__Source data__:
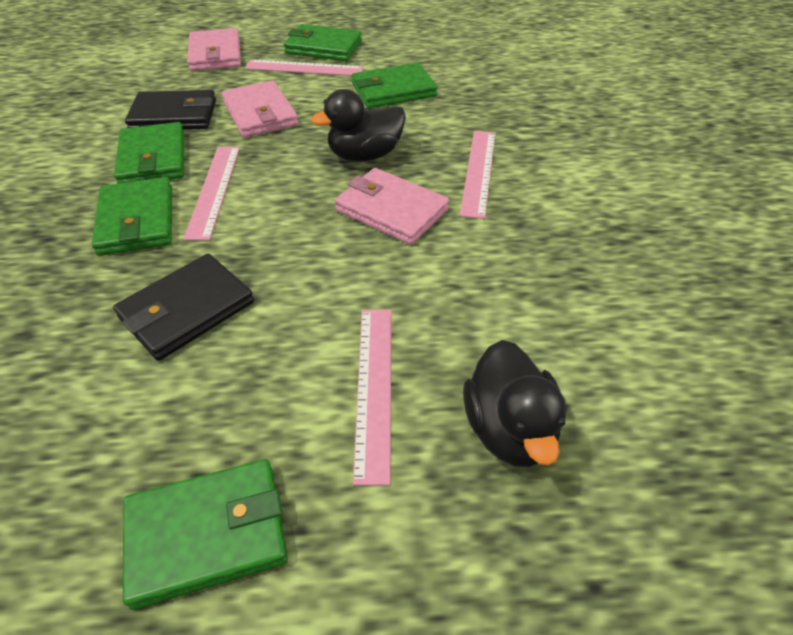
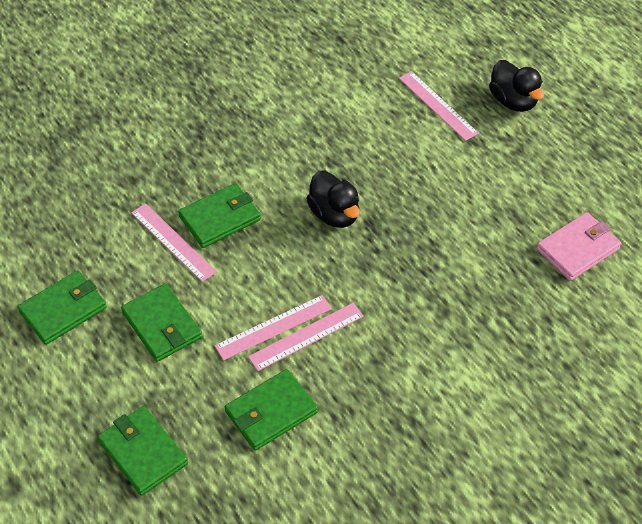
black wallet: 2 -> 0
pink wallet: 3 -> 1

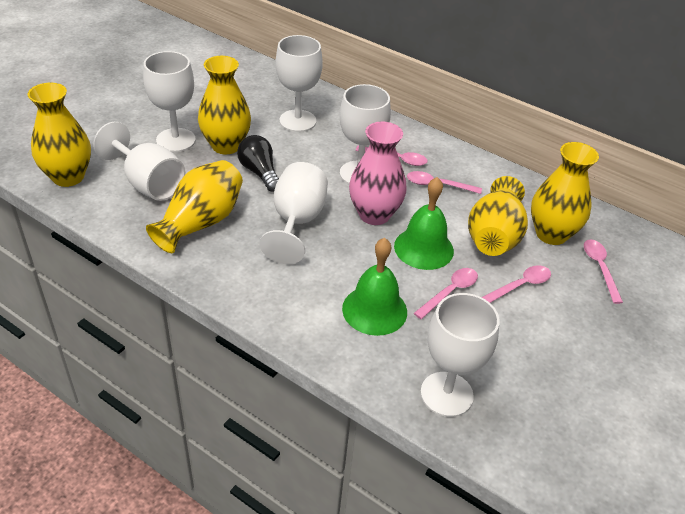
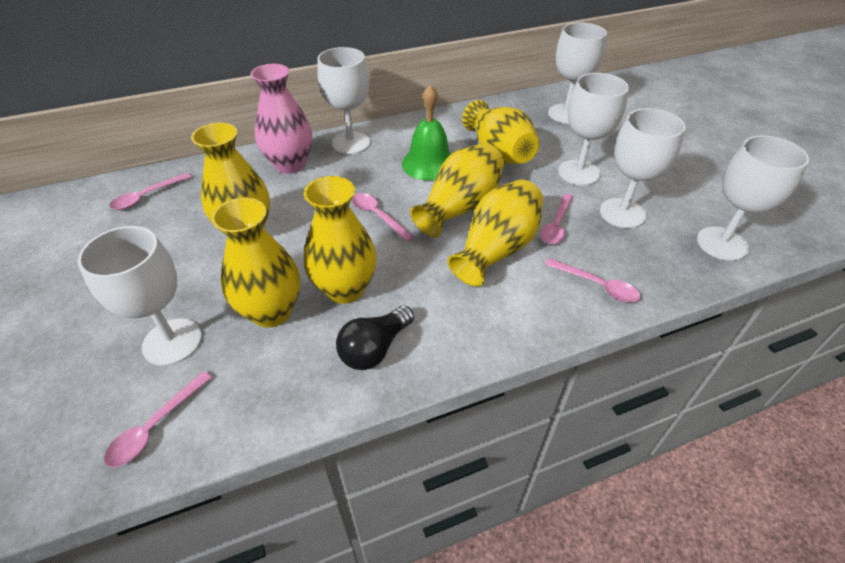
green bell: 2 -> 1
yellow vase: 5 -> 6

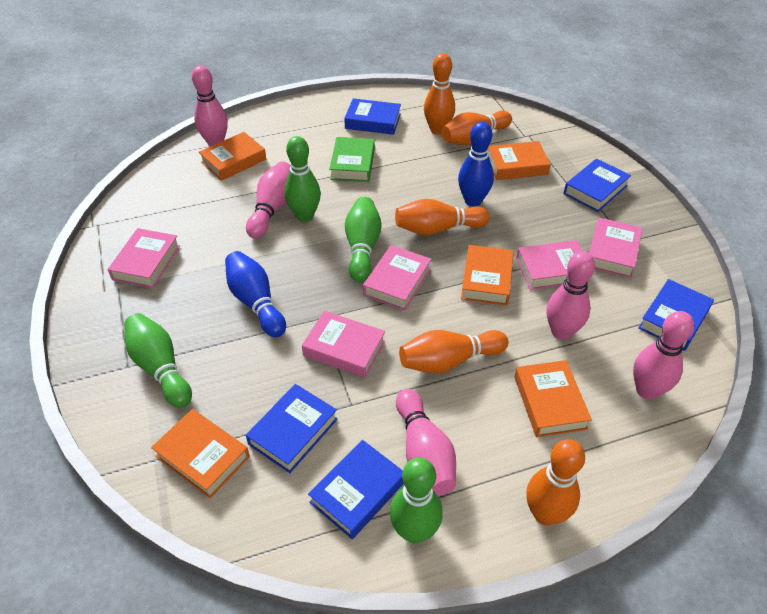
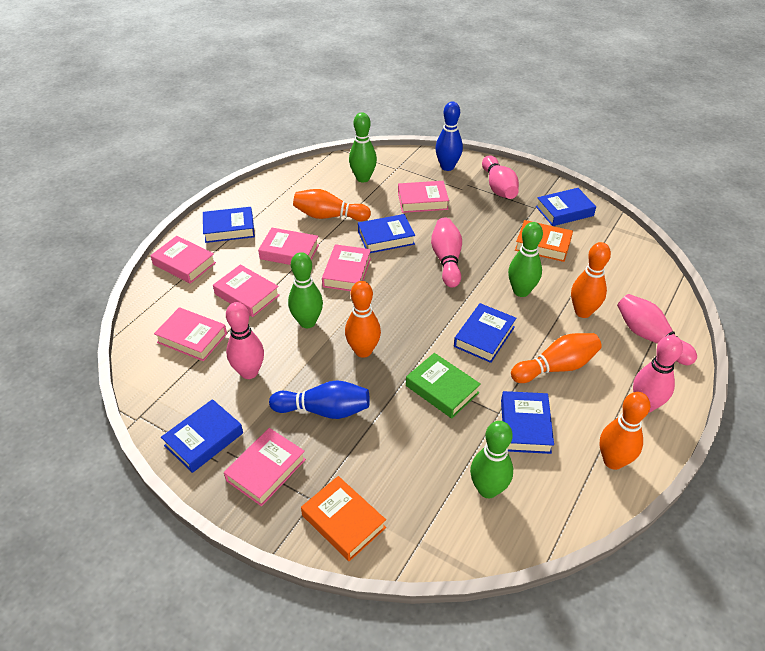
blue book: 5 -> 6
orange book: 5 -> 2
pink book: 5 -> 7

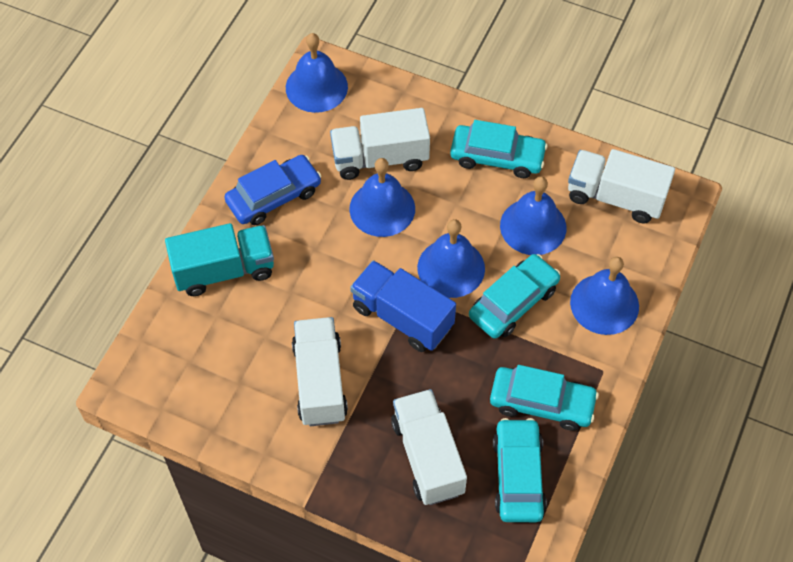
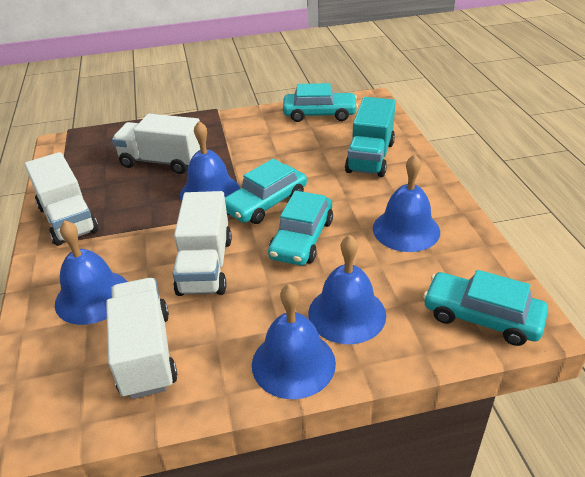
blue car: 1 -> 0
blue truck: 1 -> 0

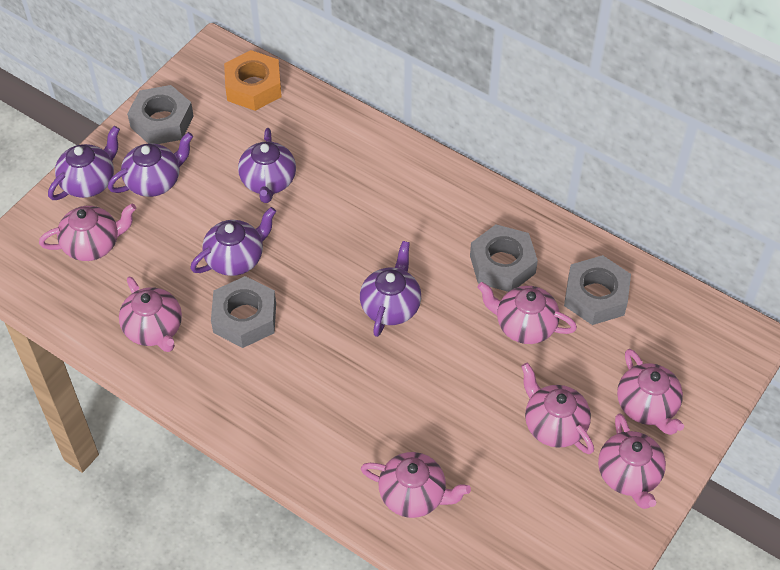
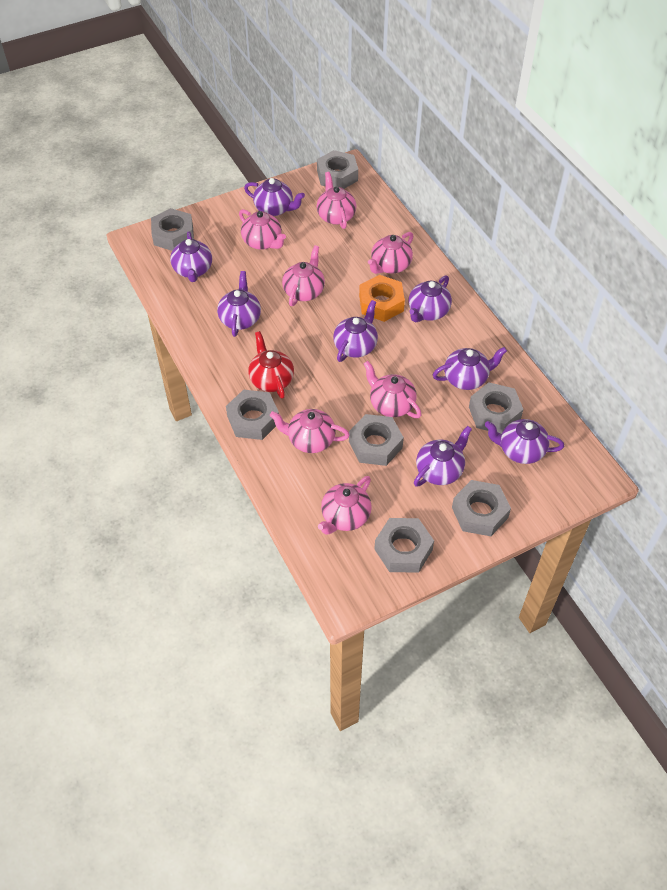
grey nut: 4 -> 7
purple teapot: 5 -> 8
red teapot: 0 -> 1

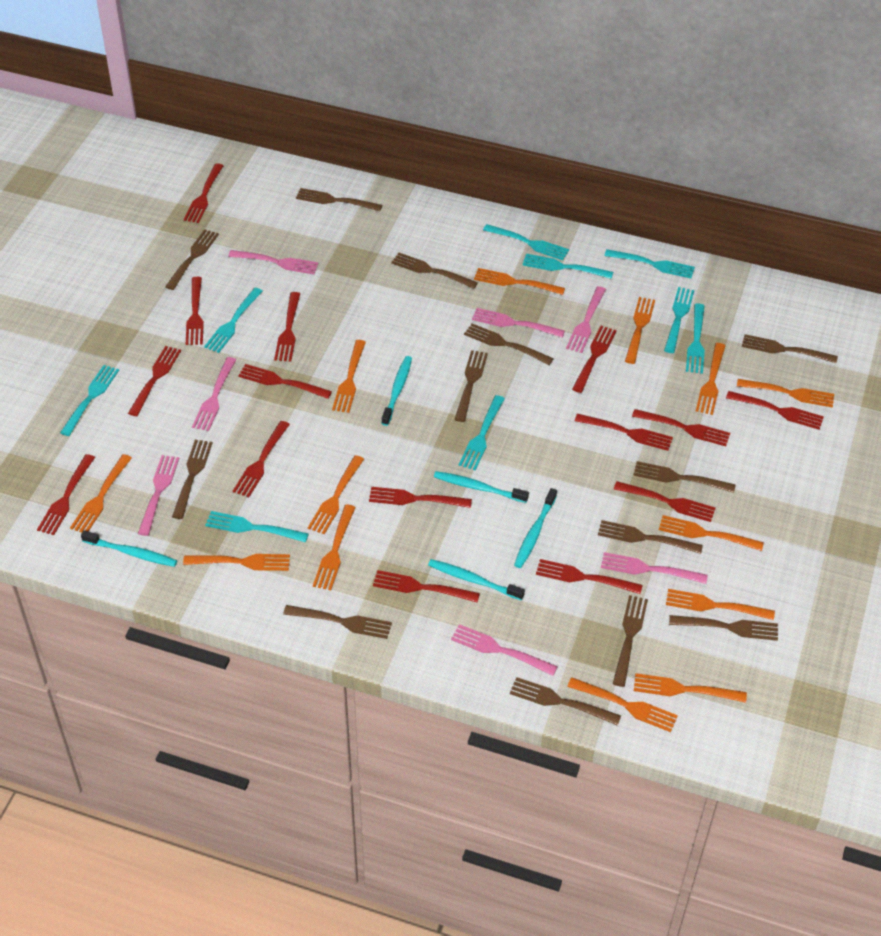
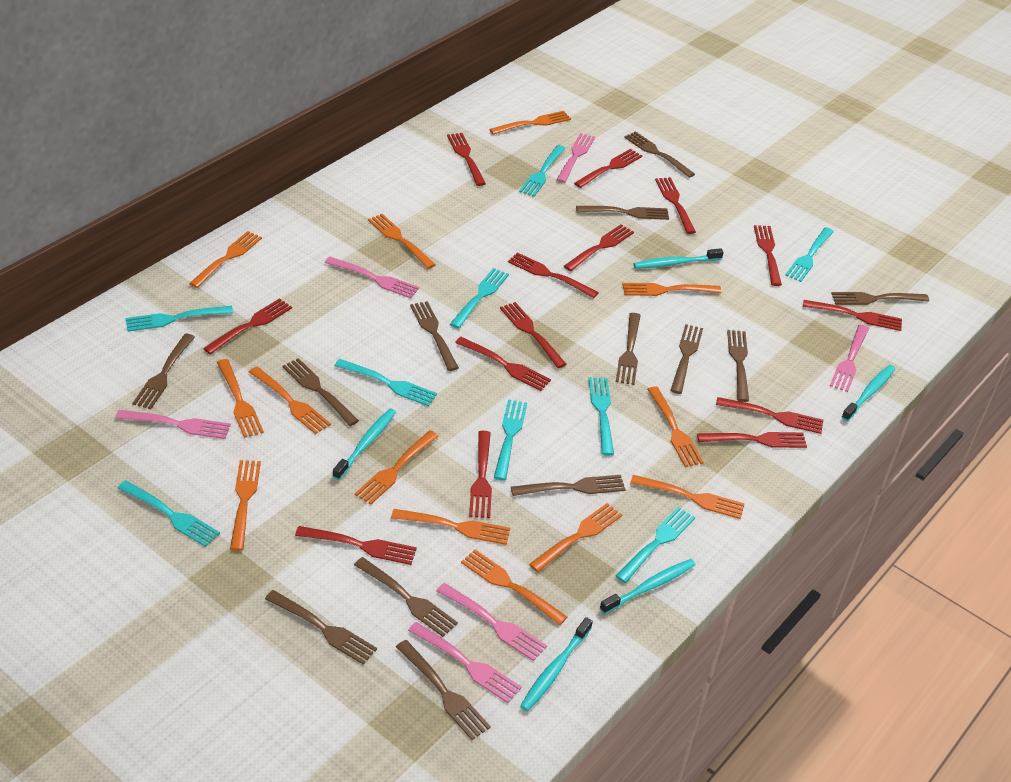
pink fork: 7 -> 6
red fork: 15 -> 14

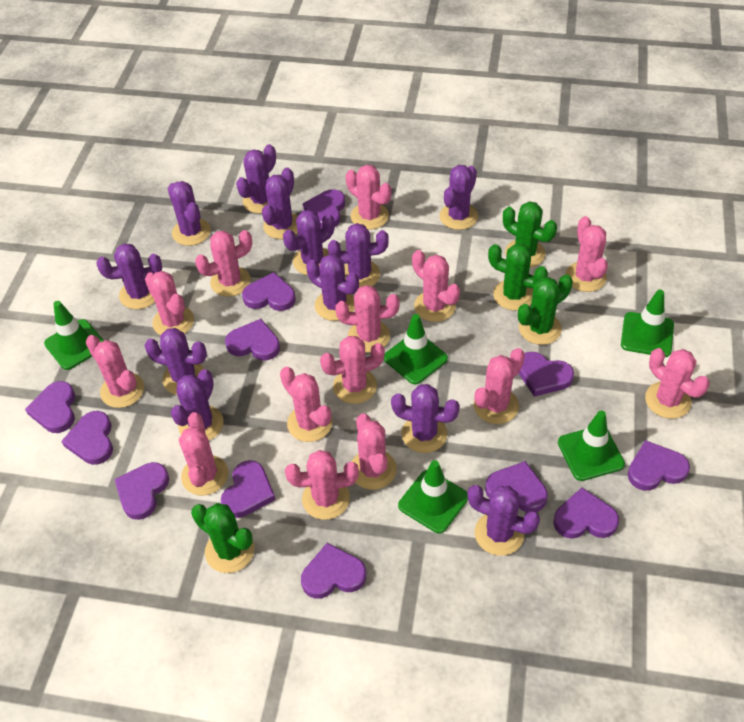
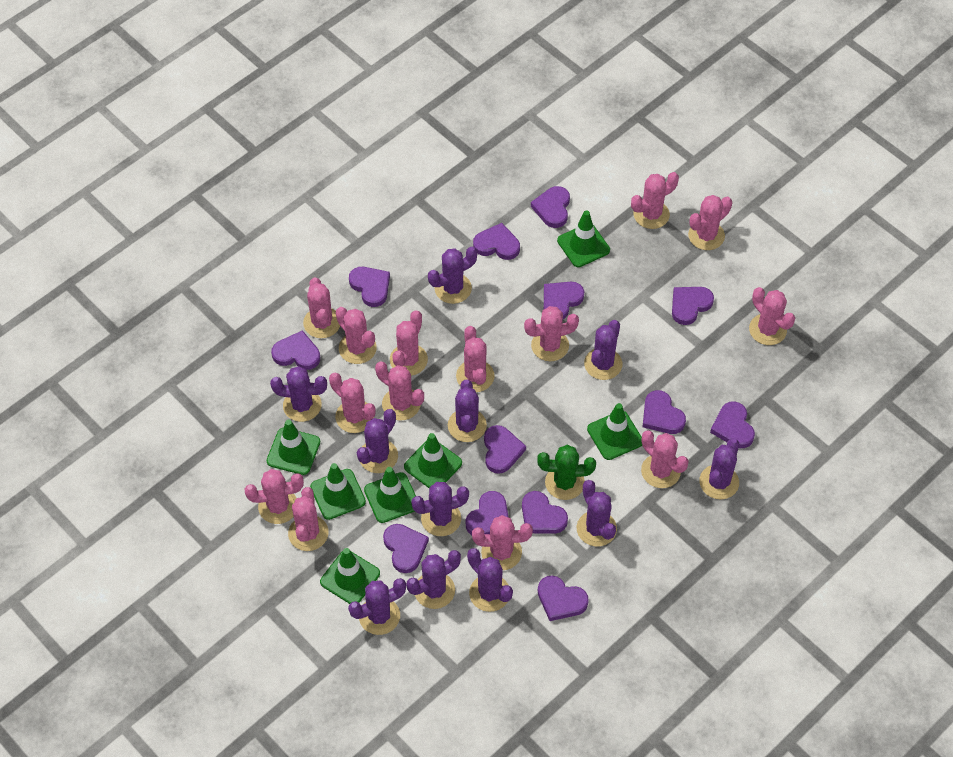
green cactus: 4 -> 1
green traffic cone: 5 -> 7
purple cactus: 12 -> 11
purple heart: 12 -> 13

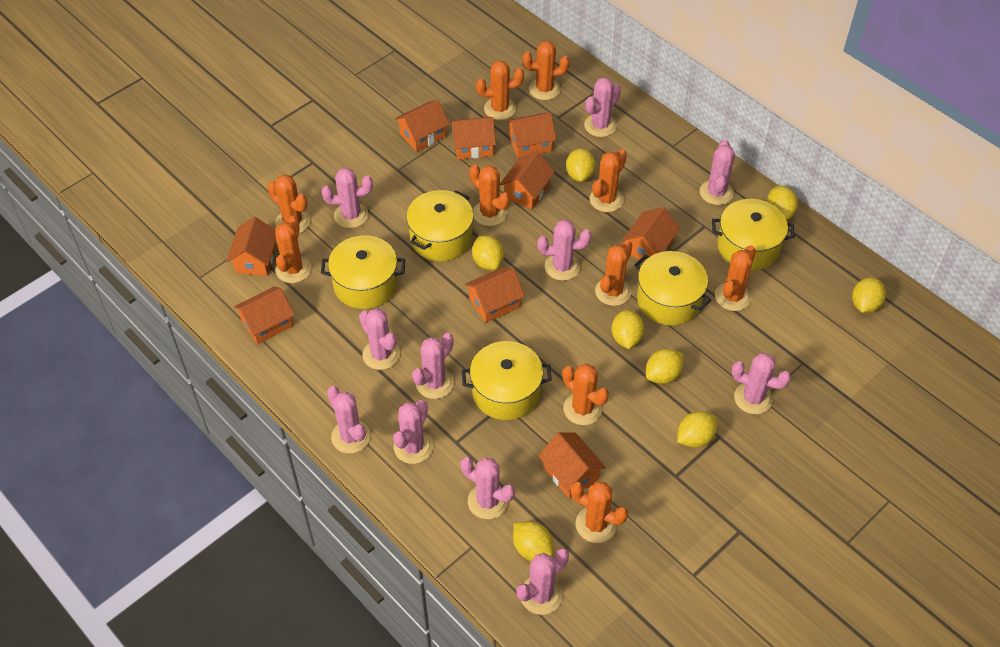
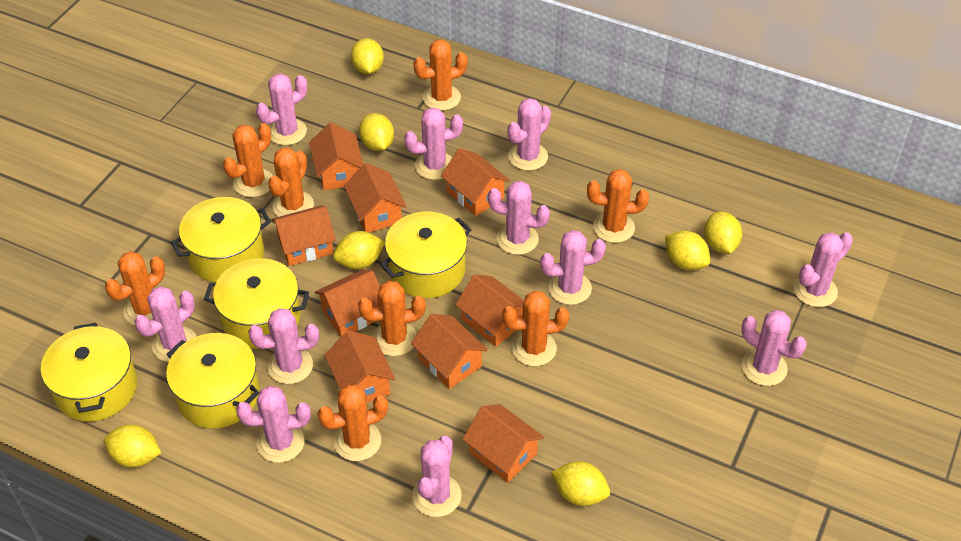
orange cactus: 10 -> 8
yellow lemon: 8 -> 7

__Task goal__:
Only the pictures are to be left out; write out all the other data exactly.

__Output below__:
black wallet: 2 -> 0
pink wallet: 3 -> 1

green bell: 2 -> 1
yellow vase: 5 -> 6

blue book: 5 -> 6
orange book: 5 -> 2
pink book: 5 -> 7

blue car: 1 -> 0
blue truck: 1 -> 0

grey nut: 4 -> 7
purple teapot: 5 -> 8
red teapot: 0 -> 1

pink fork: 7 -> 6
red fork: 15 -> 14

green cactus: 4 -> 1
green traffic cone: 5 -> 7
purple cactus: 12 -> 11
purple heart: 12 -> 13

orange cactus: 10 -> 8
yellow lemon: 8 -> 7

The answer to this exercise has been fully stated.